Object matching data:
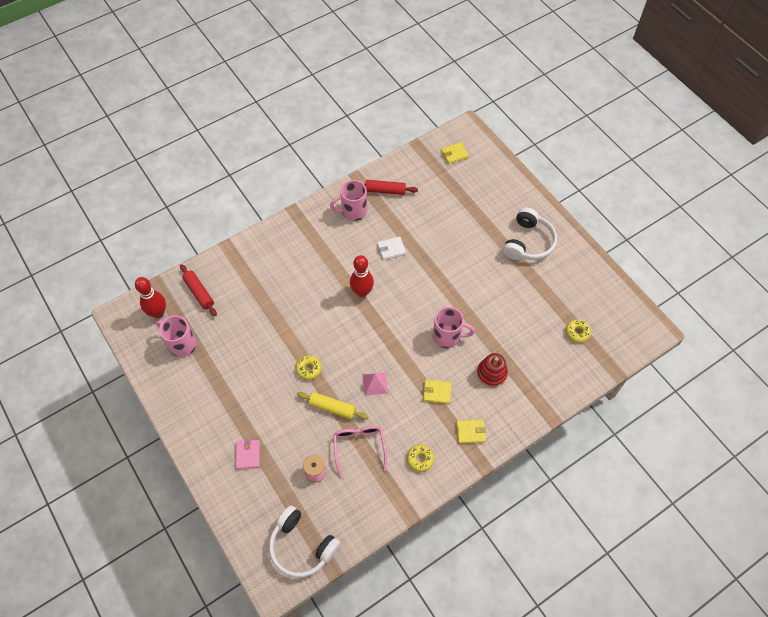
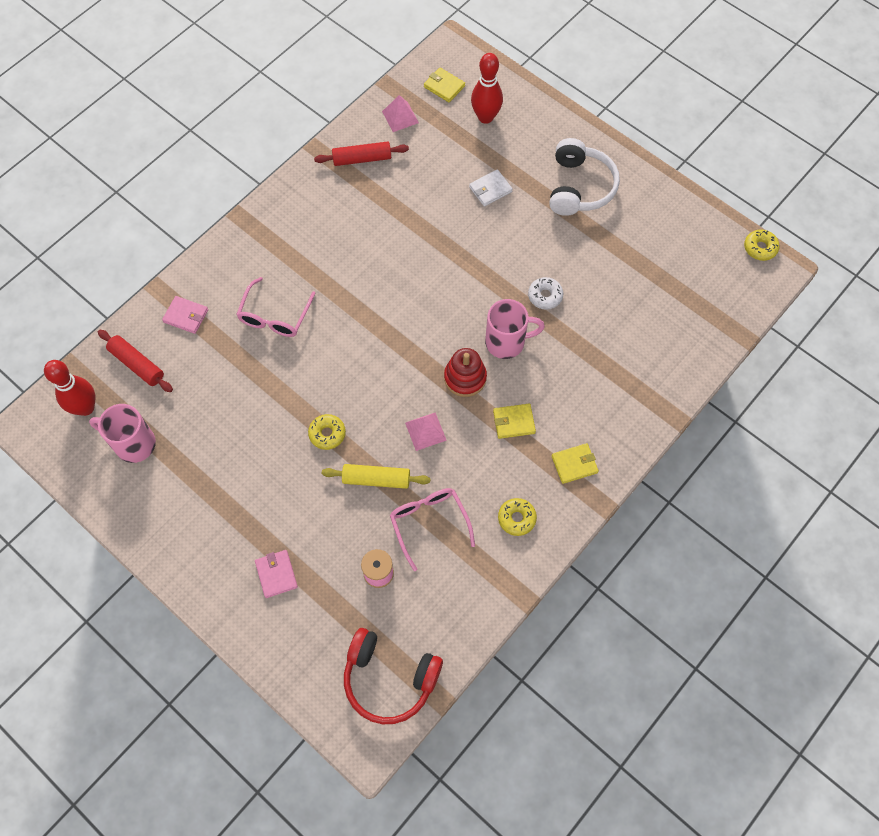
camera: 15 degrees left, 5 degrees up
white headphones [269,506,341,578] -> red headphones [344,628,443,724]
pink mug [330,180,367,221] -> none
red bowling pin [350,255,374,297] -> red bowling pin moved to [471,53,503,124]
white wallet [377,237,406,260] -> white wallet moved to [469,169,513,207]
yellow wallet [441,142,469,164] -> yellow wallet turned 75 degrees clockwise [424,67,465,102]
red stacking toy [477,353,508,387] -> red stacking toy moved to [444,348,487,397]
yellow donut [565,319,591,343] -> yellow donut moved to [744,230,780,261]
none -> pink wallet [162,296,208,334]
none -> pink glasses [236,277,315,337]
none -> pink pyramid [382,95,419,132]
none -> white donut [528,277,563,310]

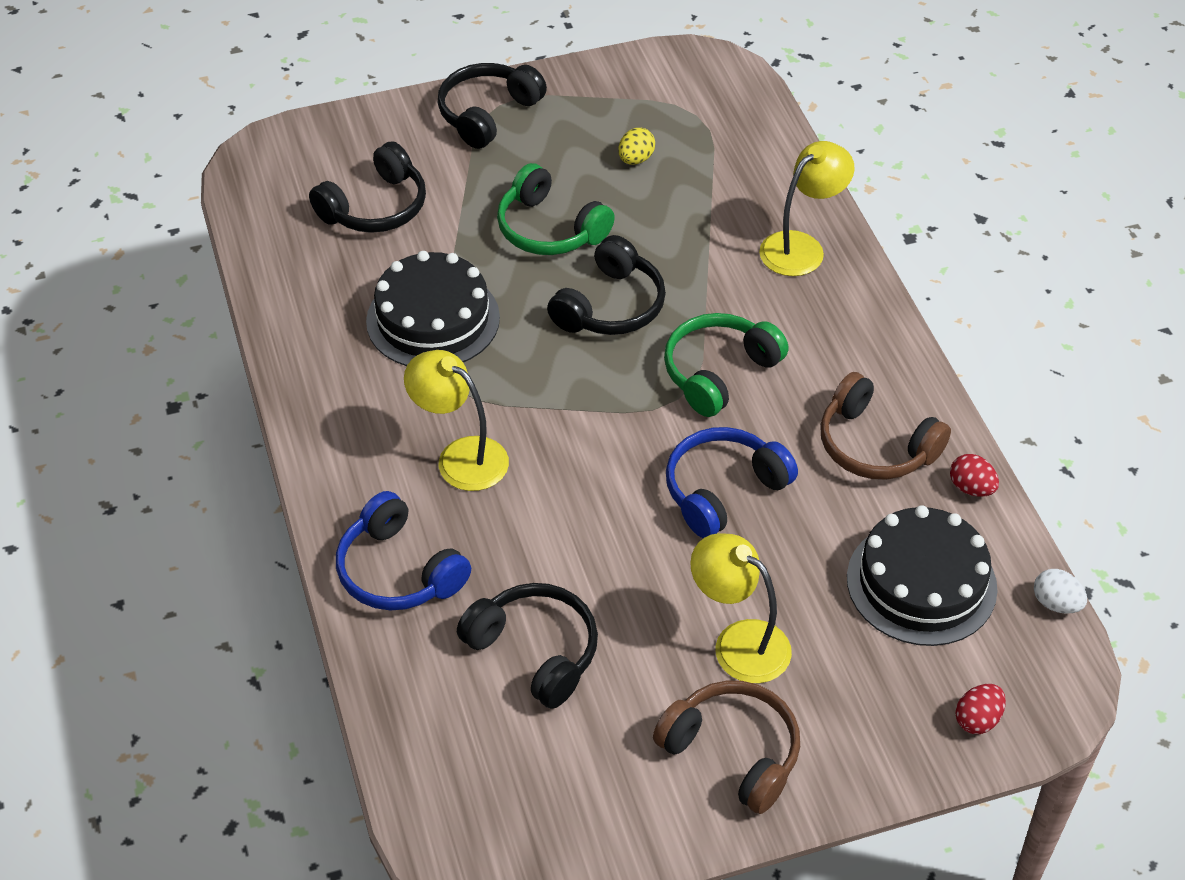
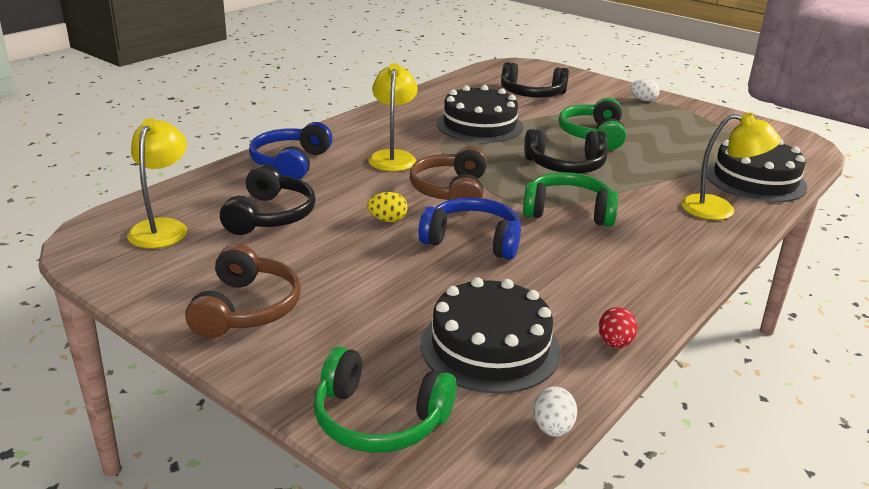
camera: 55 degrees right, 20 degrees down
black headphones [438,63,547,149] -> white egg [630,79,660,101]
yellow egg [618,128,655,165] -> yellow egg moved to [367,192,408,222]
yellow lamp [690,533,792,683] -> yellow lamp moved to [127,118,187,248]
brown headphones [820,372,951,480] -> brown headphones moved to [410,146,487,200]
red egg [955,684,1006,734] -> green headphones [314,347,457,453]
none -> black cake [706,139,807,202]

PROBLEM STATEMENT:
The answer must consist of the lines from the one with "brown headphones [820,372,951,480]" through the final line of the entries above, exactly as they are, and nothing else.

RESULT BELOW:
brown headphones [820,372,951,480] -> brown headphones moved to [410,146,487,200]
red egg [955,684,1006,734] -> green headphones [314,347,457,453]
none -> black cake [706,139,807,202]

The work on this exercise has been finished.